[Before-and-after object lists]
· · · · · · ·

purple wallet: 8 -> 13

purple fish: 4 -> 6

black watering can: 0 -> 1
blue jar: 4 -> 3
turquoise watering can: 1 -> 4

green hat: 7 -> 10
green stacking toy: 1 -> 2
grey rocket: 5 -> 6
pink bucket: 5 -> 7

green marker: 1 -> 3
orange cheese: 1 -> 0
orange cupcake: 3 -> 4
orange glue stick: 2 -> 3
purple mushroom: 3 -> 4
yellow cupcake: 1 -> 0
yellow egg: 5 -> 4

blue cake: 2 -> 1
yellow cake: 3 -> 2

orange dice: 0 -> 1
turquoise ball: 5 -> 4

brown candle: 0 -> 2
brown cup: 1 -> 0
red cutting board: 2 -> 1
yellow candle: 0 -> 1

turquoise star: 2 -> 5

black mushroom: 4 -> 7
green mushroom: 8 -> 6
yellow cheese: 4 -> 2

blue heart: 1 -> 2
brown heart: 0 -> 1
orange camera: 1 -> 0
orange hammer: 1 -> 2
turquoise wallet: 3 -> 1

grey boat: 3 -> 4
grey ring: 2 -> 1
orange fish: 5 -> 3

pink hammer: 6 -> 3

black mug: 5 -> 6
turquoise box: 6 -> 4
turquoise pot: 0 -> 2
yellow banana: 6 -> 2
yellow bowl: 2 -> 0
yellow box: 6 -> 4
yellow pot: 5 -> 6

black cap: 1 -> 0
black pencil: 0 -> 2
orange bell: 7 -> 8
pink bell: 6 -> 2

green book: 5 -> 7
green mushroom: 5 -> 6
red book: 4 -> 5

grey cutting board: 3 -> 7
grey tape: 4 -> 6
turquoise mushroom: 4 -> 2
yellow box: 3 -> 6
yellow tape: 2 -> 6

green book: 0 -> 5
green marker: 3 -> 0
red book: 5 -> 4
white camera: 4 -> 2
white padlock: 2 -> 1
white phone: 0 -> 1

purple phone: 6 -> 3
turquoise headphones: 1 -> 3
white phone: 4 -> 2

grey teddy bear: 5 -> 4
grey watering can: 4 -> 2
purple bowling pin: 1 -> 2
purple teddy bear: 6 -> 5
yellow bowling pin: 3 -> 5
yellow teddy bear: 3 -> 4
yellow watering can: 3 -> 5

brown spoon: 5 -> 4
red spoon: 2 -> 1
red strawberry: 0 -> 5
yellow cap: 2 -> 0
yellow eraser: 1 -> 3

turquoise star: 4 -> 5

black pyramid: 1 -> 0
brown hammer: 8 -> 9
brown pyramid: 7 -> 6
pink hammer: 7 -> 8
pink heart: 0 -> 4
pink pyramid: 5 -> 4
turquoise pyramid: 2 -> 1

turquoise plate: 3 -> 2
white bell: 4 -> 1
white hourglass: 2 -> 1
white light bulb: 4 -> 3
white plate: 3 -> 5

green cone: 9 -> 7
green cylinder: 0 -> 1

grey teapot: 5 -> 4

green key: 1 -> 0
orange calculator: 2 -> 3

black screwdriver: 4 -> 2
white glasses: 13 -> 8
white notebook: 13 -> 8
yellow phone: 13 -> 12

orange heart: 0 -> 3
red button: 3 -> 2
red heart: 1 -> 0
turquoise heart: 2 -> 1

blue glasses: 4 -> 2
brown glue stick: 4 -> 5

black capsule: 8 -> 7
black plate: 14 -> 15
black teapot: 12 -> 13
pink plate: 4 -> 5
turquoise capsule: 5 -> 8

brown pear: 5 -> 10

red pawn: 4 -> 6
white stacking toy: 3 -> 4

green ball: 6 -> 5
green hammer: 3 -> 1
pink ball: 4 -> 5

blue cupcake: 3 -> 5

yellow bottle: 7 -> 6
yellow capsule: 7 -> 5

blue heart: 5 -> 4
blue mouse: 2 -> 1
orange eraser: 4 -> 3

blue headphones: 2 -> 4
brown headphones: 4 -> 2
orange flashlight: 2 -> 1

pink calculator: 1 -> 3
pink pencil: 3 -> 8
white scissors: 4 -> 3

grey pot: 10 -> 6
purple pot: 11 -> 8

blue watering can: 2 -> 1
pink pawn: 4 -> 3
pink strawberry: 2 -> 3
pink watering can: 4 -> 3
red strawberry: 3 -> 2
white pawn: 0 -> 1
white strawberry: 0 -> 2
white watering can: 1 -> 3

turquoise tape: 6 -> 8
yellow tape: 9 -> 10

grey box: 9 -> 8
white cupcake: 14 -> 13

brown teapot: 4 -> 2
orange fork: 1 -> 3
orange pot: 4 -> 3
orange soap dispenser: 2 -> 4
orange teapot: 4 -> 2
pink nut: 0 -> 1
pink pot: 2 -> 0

· · · · · · ·

# The task
Could you retype exactly the lines above, starting at the line that contains "blue jar: 4 -> 3" and ending at the line that contains "grey boat: 3 -> 4", and nothing more?

# Written solution
blue jar: 4 -> 3
turquoise watering can: 1 -> 4

green hat: 7 -> 10
green stacking toy: 1 -> 2
grey rocket: 5 -> 6
pink bucket: 5 -> 7

green marker: 1 -> 3
orange cheese: 1 -> 0
orange cupcake: 3 -> 4
orange glue stick: 2 -> 3
purple mushroom: 3 -> 4
yellow cupcake: 1 -> 0
yellow egg: 5 -> 4

blue cake: 2 -> 1
yellow cake: 3 -> 2

orange dice: 0 -> 1
turquoise ball: 5 -> 4

brown candle: 0 -> 2
brown cup: 1 -> 0
red cutting board: 2 -> 1
yellow candle: 0 -> 1

turquoise star: 2 -> 5

black mushroom: 4 -> 7
green mushroom: 8 -> 6
yellow cheese: 4 -> 2

blue heart: 1 -> 2
brown heart: 0 -> 1
orange camera: 1 -> 0
orange hammer: 1 -> 2
turquoise wallet: 3 -> 1

grey boat: 3 -> 4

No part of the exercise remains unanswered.